Start of Data for review
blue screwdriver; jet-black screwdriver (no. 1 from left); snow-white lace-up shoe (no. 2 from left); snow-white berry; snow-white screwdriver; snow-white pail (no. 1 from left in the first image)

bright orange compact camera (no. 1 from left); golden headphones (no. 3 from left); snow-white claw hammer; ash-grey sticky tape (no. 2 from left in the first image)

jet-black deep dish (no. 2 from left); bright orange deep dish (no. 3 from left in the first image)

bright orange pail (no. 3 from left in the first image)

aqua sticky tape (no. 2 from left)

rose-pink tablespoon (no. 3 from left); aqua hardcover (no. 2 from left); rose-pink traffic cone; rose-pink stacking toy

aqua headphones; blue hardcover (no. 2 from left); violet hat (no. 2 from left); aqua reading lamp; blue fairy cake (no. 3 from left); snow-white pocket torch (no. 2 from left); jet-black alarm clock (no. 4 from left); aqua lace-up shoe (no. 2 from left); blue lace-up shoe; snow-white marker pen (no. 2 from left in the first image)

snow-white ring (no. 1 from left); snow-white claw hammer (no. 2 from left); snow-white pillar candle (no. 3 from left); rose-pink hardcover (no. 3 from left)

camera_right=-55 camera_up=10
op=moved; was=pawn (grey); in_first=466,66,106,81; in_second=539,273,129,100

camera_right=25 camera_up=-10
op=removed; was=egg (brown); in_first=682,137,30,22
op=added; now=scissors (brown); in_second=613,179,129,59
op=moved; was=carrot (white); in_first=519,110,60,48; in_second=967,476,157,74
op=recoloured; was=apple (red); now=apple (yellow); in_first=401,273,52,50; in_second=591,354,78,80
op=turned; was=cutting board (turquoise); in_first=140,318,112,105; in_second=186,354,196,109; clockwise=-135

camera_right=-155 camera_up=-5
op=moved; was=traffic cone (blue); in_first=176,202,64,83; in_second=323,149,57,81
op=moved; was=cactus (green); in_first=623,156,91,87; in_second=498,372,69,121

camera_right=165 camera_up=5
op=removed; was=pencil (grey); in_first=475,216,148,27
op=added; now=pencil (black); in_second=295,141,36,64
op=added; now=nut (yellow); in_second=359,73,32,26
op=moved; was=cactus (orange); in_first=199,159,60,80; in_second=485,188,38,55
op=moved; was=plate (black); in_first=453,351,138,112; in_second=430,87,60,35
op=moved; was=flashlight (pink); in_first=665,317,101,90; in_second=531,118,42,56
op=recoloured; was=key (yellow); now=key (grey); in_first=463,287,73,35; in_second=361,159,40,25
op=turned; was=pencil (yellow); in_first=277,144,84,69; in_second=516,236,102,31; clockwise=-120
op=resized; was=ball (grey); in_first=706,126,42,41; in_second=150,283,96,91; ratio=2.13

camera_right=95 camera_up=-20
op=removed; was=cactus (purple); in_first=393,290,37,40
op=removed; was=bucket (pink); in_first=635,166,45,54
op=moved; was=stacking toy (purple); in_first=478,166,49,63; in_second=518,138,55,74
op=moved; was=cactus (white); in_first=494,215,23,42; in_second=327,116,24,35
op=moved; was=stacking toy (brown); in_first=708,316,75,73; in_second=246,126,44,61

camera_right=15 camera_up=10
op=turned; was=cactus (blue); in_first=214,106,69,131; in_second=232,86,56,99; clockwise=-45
End of Data for review
[What is needed]
Write the lines out exactly, from the one with "camera_right=165 camera_up=5" down to the last line of the listing, and leave out all others.

[Task solution]
camera_right=165 camera_up=5
op=removed; was=pencil (grey); in_first=475,216,148,27
op=added; now=pencil (black); in_second=295,141,36,64
op=added; now=nut (yellow); in_second=359,73,32,26
op=moved; was=cactus (orange); in_first=199,159,60,80; in_second=485,188,38,55
op=moved; was=plate (black); in_first=453,351,138,112; in_second=430,87,60,35
op=moved; was=flashlight (pink); in_first=665,317,101,90; in_second=531,118,42,56
op=recoloured; was=key (yellow); now=key (grey); in_first=463,287,73,35; in_second=361,159,40,25
op=turned; was=pencil (yellow); in_first=277,144,84,69; in_second=516,236,102,31; clockwise=-120
op=resized; was=ball (grey); in_first=706,126,42,41; in_second=150,283,96,91; ratio=2.13

camera_right=95 camera_up=-20
op=removed; was=cactus (purple); in_first=393,290,37,40
op=removed; was=bucket (pink); in_first=635,166,45,54
op=moved; was=stacking toy (purple); in_first=478,166,49,63; in_second=518,138,55,74
op=moved; was=cactus (white); in_first=494,215,23,42; in_second=327,116,24,35
op=moved; was=stacking toy (brown); in_first=708,316,75,73; in_second=246,126,44,61

camera_right=15 camera_up=10
op=turned; was=cactus (blue); in_first=214,106,69,131; in_second=232,86,56,99; clockwise=-45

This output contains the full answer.